## Directions
Once the line with "(392, 317) = (161, 361): black" is found in the material, write out that line and every later line exactly, through the end.

## Input data
────────────────

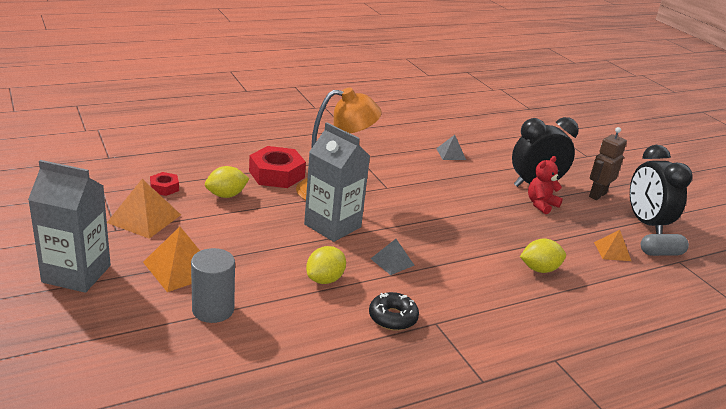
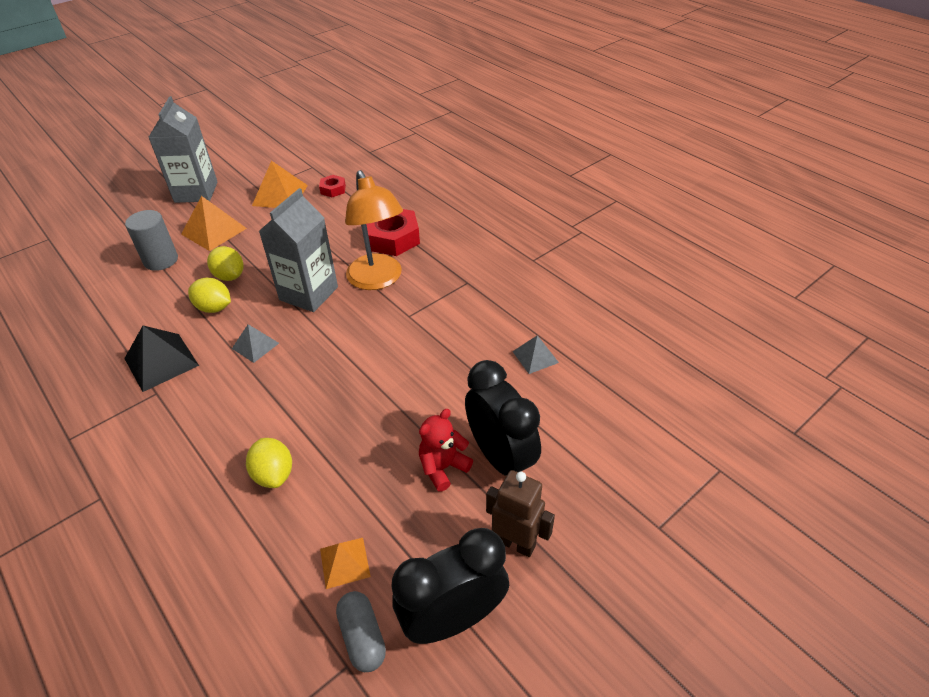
camera: 80 degrees right, 15 degrees up
(226, 195) = (336, 221): yellow lemon -> yellow lemon (230, 276)
(392, 317) = (161, 361): black donut -> black pyramid
(541, 205) = (443, 467): red teddy bear -> red teddy bear turned 75 degrees counterclockwise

────────────────

## Task output
(392, 317) = (161, 361): black donut -> black pyramid
(541, 205) = (443, 467): red teddy bear -> red teddy bear turned 75 degrees counterclockwise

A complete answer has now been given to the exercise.